*What is expected*.
Leave the images out, and otherwise write out each entry exactly.

[Coordinate-based object records]
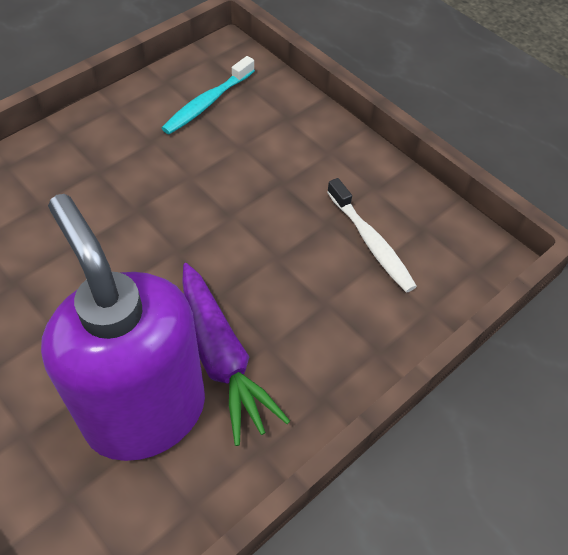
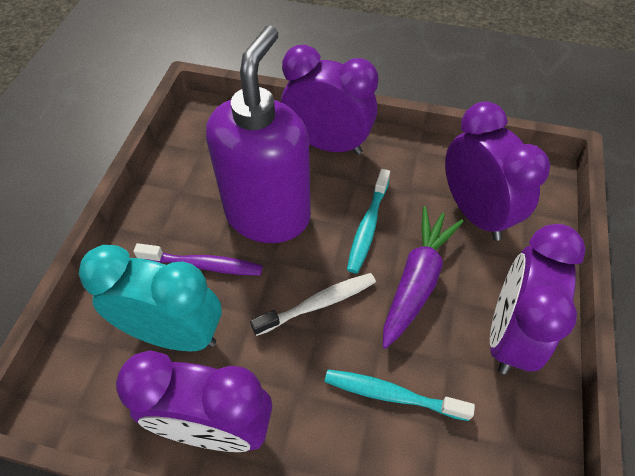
purple clock: 0 -> 4
purple toothbrush: 0 -> 1
turquoise clock: 0 -> 1
turquoise toothbrush: 1 -> 2

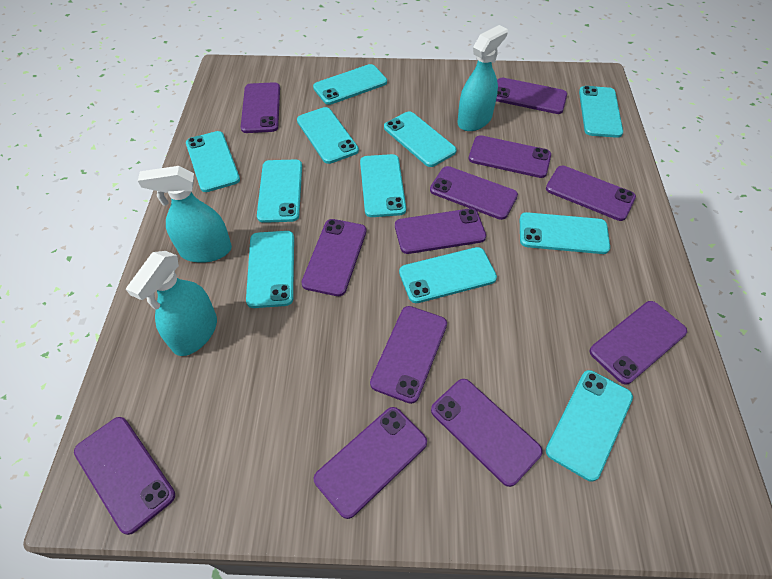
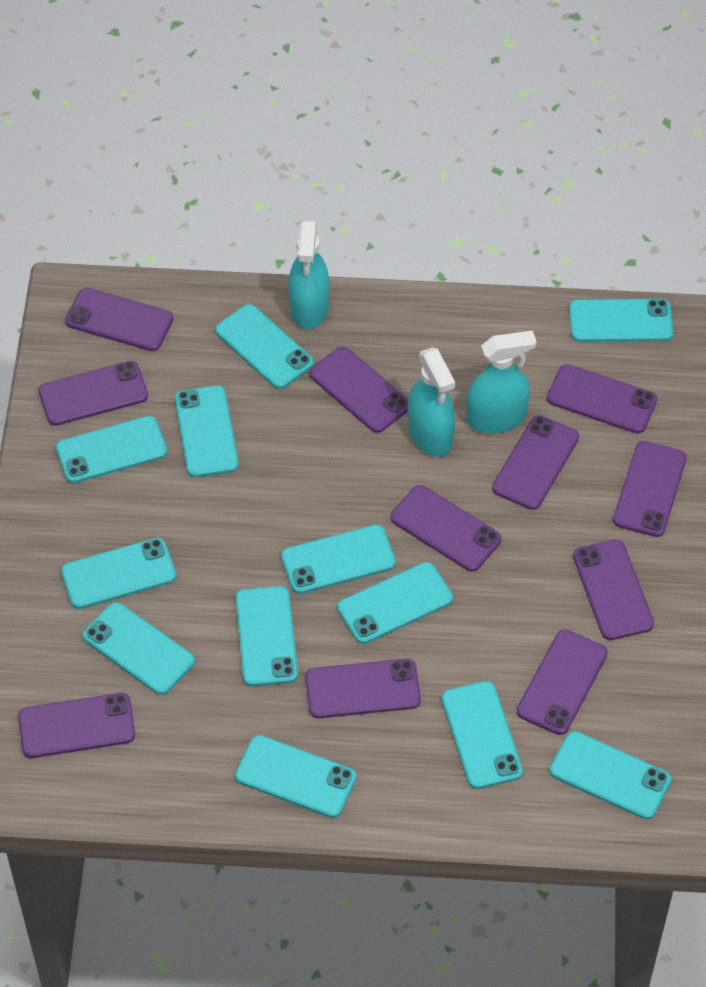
purple phone: 12 -> 11
turquoise phone: 11 -> 12

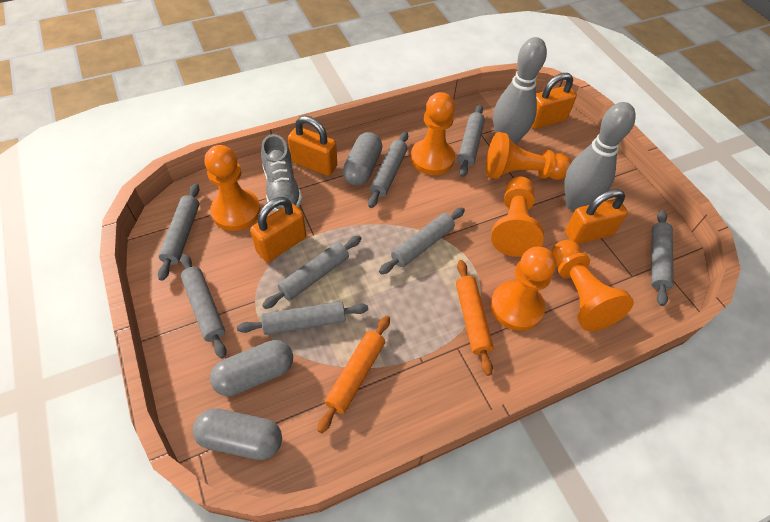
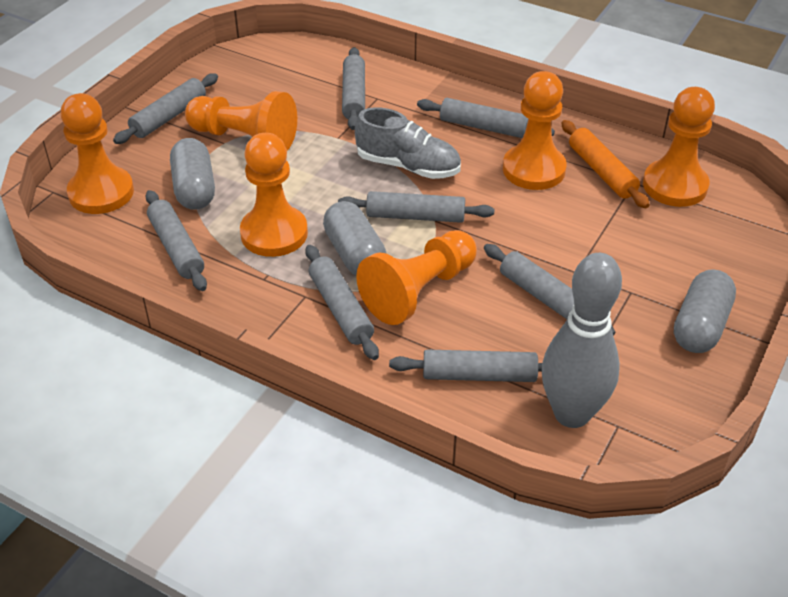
grey bowling pin: 2 -> 1
orange padlock: 4 -> 0
orange rolling pin: 2 -> 1

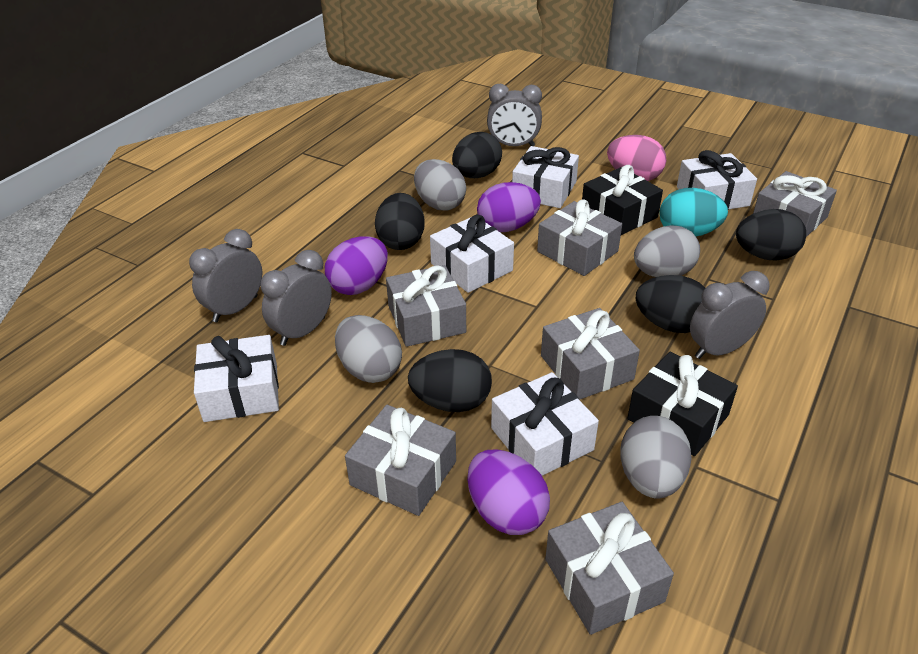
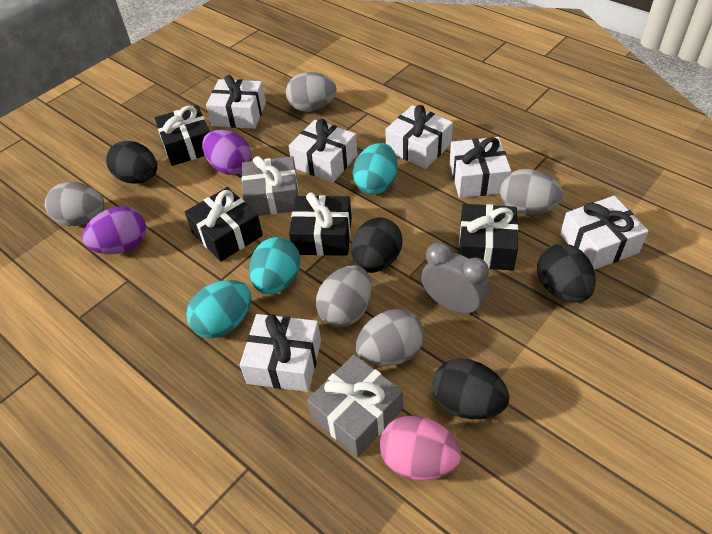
black egg: 5 -> 4
black gift: 2 -> 4
grey clock: 4 -> 1
grey egg: 4 -> 5
grey gift: 6 -> 2
purple egg: 3 -> 2
turquoise egg: 1 -> 3
white gift: 5 -> 6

*Answer below*.
purple clock: 0 -> 4
purple toothbrush: 0 -> 1
turquoise clock: 0 -> 1
turquoise toothbrush: 1 -> 2

purple phone: 12 -> 11
turquoise phone: 11 -> 12

grey bowling pin: 2 -> 1
orange padlock: 4 -> 0
orange rolling pin: 2 -> 1

black egg: 5 -> 4
black gift: 2 -> 4
grey clock: 4 -> 1
grey egg: 4 -> 5
grey gift: 6 -> 2
purple egg: 3 -> 2
turquoise egg: 1 -> 3
white gift: 5 -> 6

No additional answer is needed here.